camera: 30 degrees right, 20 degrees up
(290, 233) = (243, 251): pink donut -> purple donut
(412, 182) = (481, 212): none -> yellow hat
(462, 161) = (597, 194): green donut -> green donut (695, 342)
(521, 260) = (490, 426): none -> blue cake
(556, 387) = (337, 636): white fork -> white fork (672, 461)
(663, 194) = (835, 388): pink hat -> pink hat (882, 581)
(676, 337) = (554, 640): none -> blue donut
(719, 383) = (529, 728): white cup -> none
--
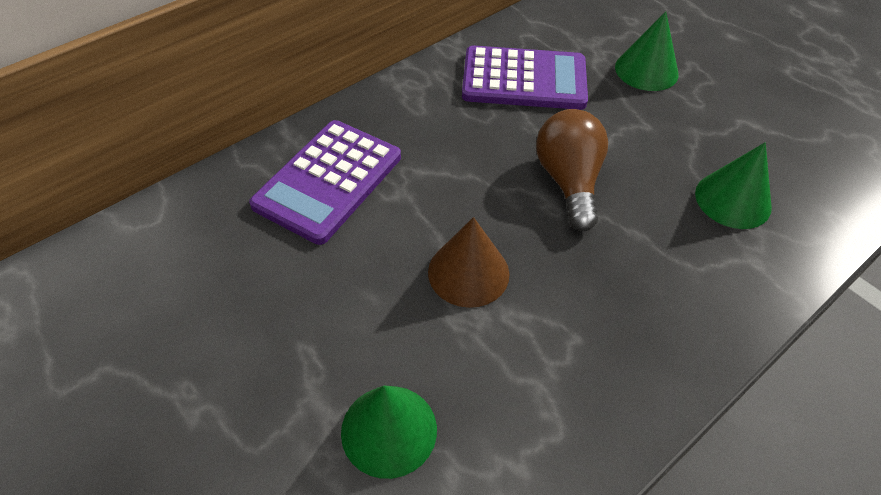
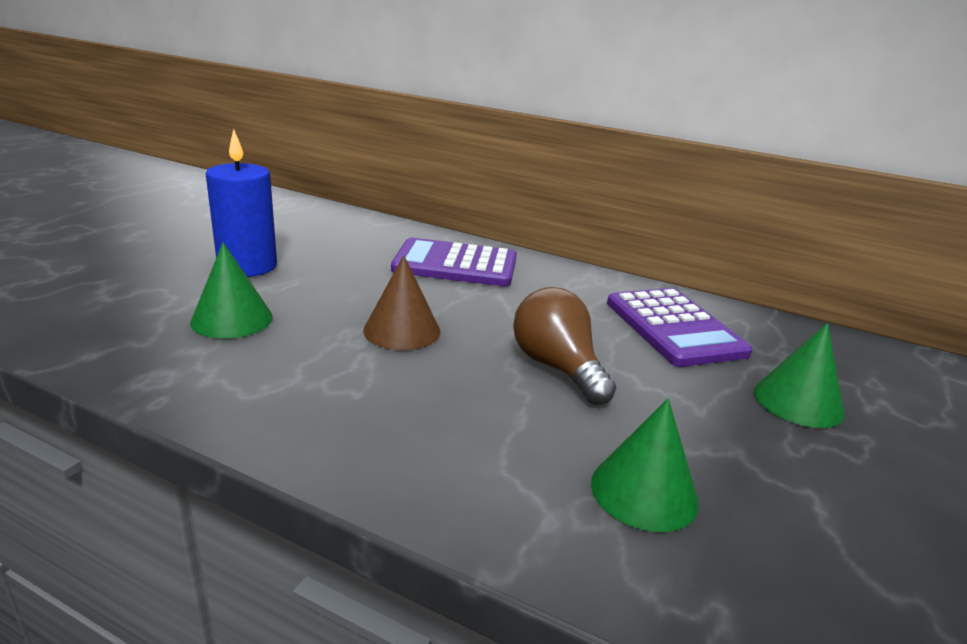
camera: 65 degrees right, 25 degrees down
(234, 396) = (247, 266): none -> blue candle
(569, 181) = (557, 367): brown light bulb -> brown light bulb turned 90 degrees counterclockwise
* * *
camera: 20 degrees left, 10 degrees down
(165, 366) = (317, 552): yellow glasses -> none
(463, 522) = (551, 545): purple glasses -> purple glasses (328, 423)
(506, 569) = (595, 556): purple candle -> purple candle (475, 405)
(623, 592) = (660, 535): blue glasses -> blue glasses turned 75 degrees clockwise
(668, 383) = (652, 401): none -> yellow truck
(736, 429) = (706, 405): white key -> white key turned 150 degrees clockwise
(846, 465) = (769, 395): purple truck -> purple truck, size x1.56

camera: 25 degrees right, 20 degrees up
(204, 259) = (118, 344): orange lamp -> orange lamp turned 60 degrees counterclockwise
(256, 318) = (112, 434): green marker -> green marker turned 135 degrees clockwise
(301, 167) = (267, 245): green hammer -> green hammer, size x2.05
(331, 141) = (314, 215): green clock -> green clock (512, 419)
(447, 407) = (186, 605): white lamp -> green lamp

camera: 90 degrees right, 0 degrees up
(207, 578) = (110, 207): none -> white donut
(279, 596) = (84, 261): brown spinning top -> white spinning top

> Task item: Output each line of the listing in which the string "brown" is found.

> Output of the task:
(569, 181) = (557, 367): brown light bulb -> brown light bulb turned 90 degrees counterclockwise
(279, 596) = (84, 261): brown spinning top -> white spinning top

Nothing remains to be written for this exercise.